Excerpts from a dataset

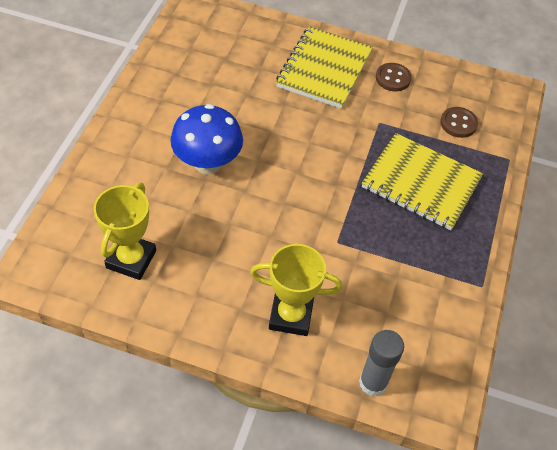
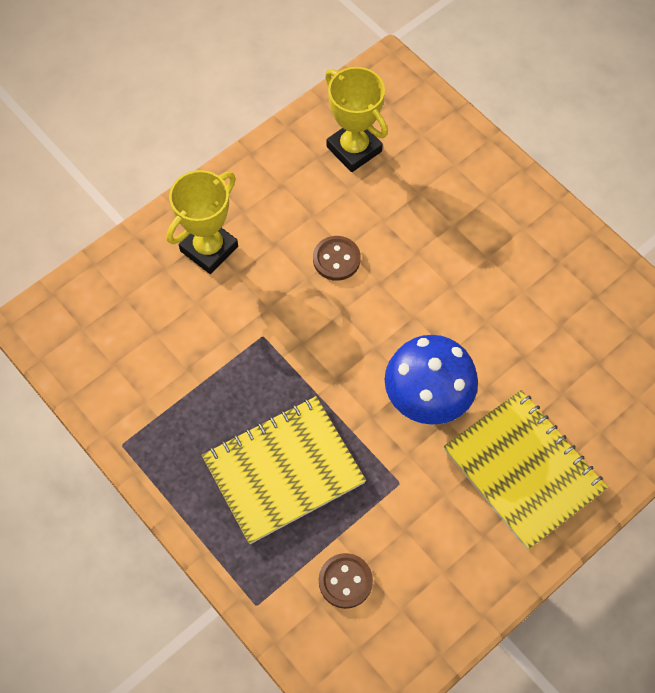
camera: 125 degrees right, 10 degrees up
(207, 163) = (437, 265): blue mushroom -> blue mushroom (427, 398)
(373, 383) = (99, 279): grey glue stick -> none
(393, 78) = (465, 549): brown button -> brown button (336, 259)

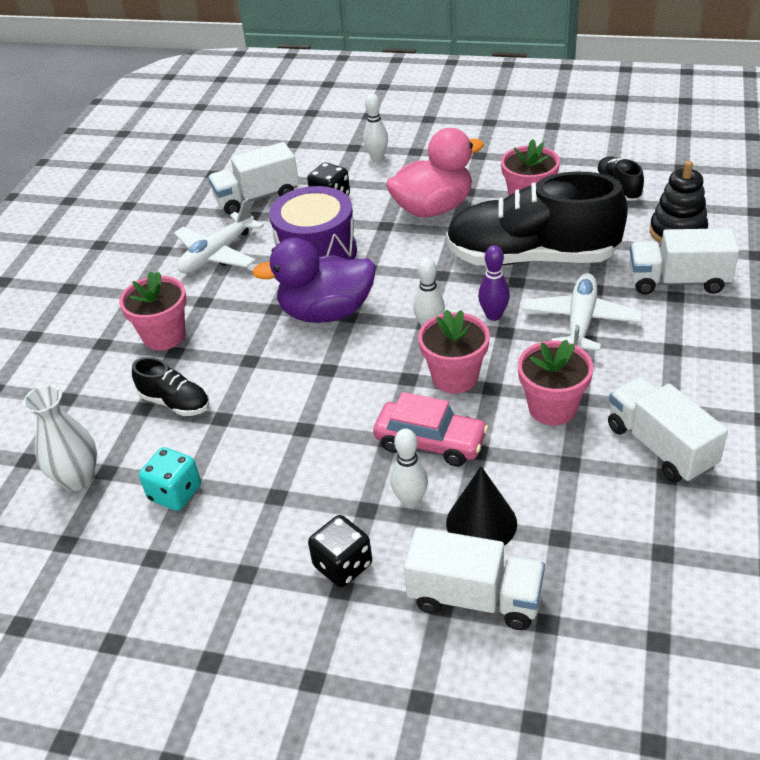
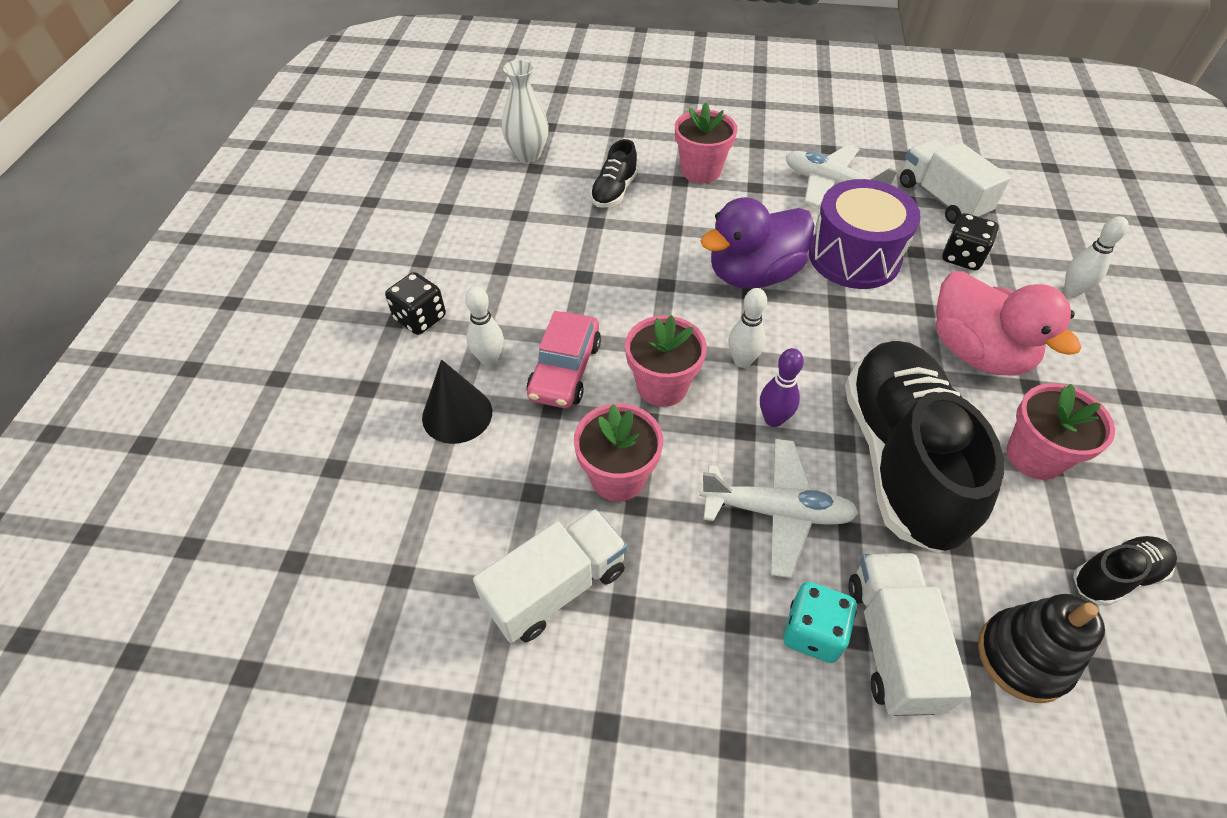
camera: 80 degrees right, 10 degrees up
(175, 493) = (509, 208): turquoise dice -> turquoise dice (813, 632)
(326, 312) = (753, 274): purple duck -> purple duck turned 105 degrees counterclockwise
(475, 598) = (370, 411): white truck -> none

---

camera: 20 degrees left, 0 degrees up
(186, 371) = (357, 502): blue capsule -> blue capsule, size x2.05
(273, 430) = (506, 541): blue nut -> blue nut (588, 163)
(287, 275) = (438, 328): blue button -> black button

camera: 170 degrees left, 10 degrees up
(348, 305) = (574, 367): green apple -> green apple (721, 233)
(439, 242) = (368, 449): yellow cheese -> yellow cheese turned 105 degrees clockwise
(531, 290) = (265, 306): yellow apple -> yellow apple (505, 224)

==

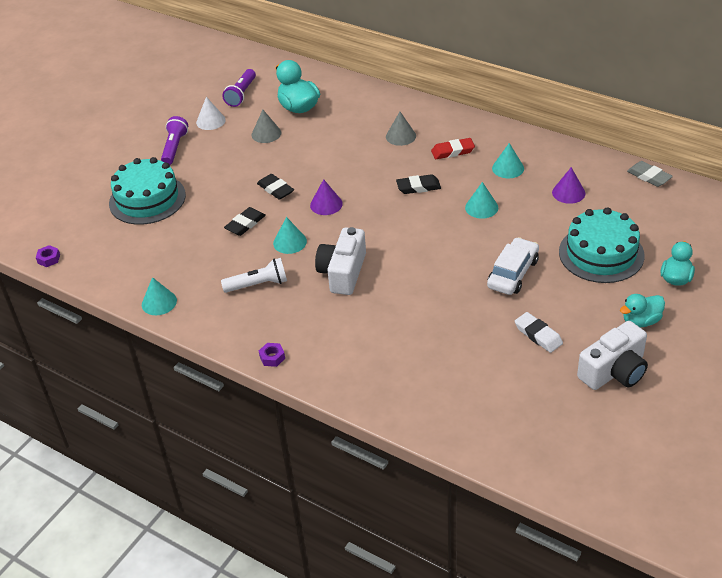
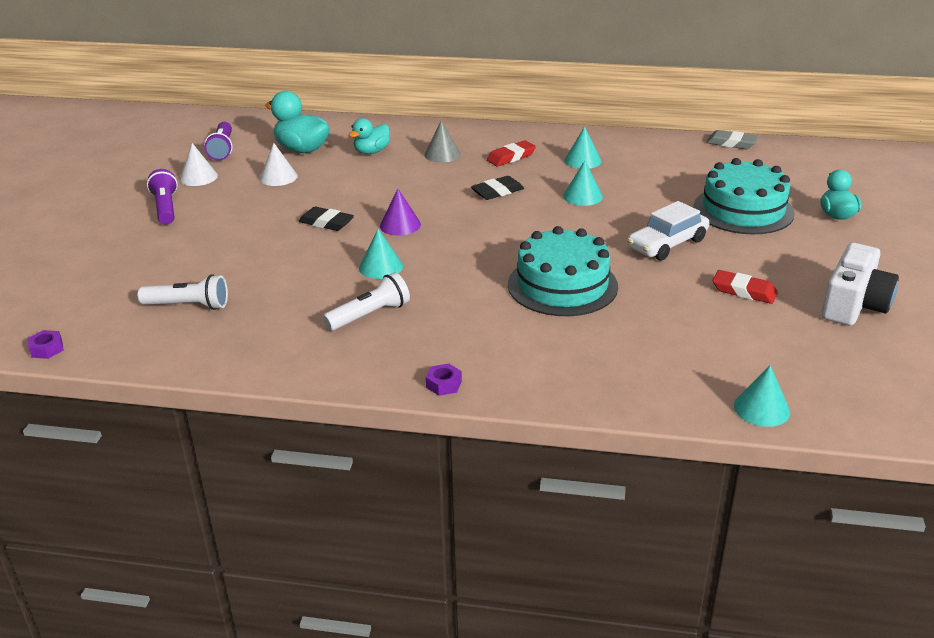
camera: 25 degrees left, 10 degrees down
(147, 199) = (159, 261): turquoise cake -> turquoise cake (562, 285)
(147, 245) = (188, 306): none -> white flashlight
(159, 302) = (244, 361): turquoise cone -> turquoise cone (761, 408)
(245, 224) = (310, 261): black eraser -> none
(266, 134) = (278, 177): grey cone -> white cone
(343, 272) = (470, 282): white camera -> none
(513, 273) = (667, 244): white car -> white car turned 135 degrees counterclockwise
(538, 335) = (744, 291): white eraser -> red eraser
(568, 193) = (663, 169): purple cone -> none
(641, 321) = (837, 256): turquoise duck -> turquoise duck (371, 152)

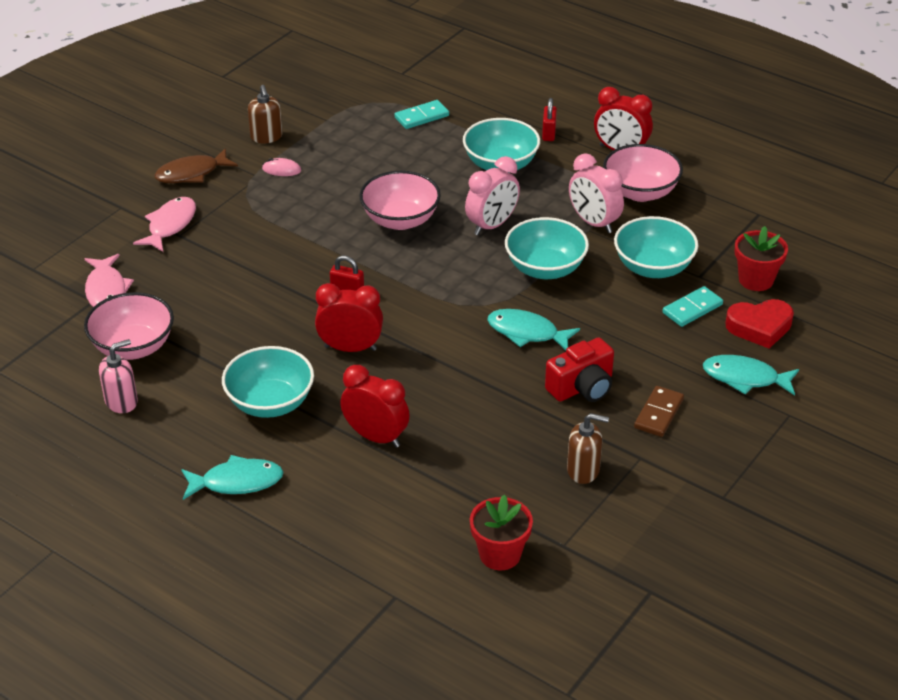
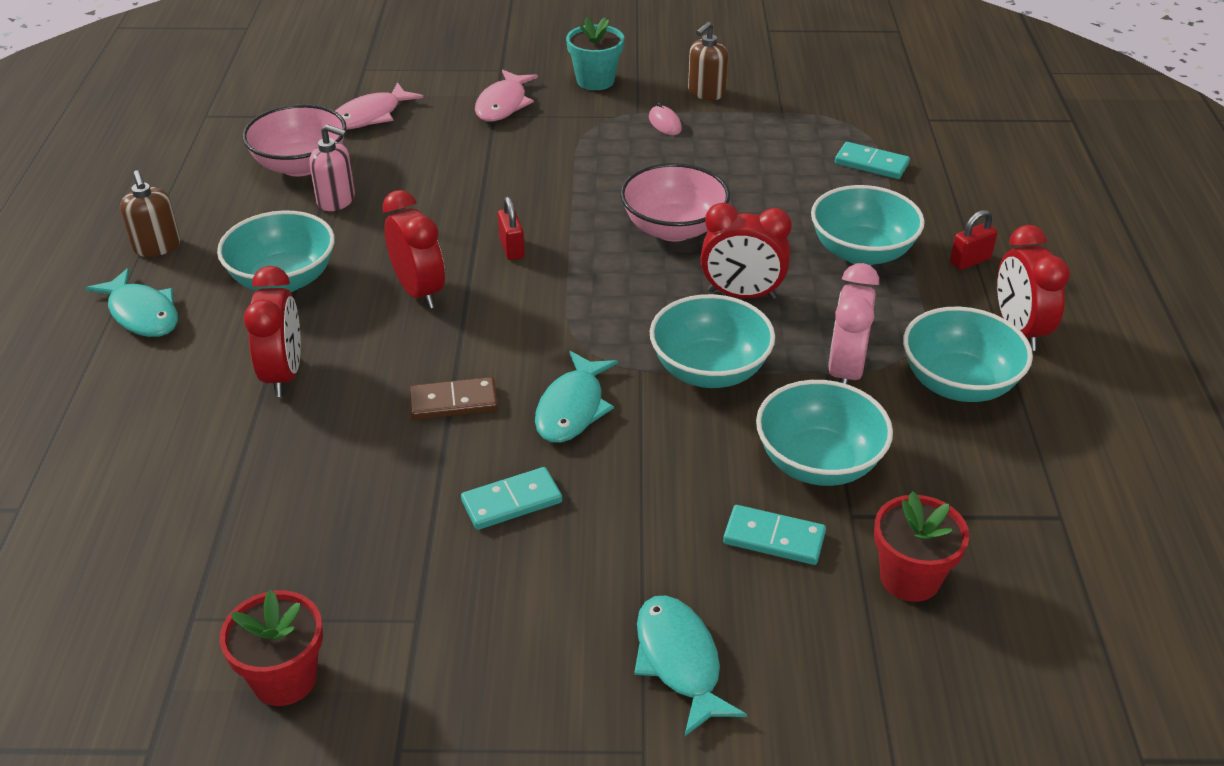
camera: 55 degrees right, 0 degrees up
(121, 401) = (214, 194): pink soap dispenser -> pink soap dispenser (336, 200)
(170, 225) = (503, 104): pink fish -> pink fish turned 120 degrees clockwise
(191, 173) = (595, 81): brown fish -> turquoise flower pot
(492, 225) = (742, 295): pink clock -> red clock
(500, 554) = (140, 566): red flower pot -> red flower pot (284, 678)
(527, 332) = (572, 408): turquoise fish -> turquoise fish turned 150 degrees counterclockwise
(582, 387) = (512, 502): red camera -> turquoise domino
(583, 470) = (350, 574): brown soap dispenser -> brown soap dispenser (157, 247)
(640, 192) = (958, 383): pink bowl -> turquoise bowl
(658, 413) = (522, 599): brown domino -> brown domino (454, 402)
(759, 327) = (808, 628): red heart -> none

• _Exercise instructions_: Beginning with the line above that contains "camera: 25 degrees left, 10 degrees down" and ending with the line that contains "(500, 554) = (140, 566): red", quote each line exactly, keeping out the pictures.

• _Your solution_:
camera: 25 degrees left, 10 degrees down
(147, 199) = (159, 261): turquoise cake -> turquoise cake (562, 285)
(147, 245) = (188, 306): none -> white flashlight
(159, 302) = (244, 361): turquoise cone -> turquoise cone (761, 408)
(245, 224) = (310, 261): black eraser -> none
(266, 134) = (278, 177): grey cone -> white cone
(343, 272) = (470, 282): white camera -> none
(513, 273) = (667, 244): white car -> white car turned 135 degrees counterclockwise
(538, 335) = (744, 291): white eraser -> red eraser
(568, 193) = (663, 169): purple cone -> none
(641, 321) = (837, 256): turquoise duck -> turquoise duck (371, 152)

camera: 55 degrees right, 0 degrees up
(121, 401) = (214, 194): pink soap dispenser -> pink soap dispenser (336, 200)
(170, 225) = (503, 104): pink fish -> pink fish turned 120 degrees clockwise
(191, 173) = (595, 81): brown fish -> turquoise flower pot
(492, 225) = (742, 295): pink clock -> red clock
(500, 554) = (140, 566): red flower pot -> red flower pot (284, 678)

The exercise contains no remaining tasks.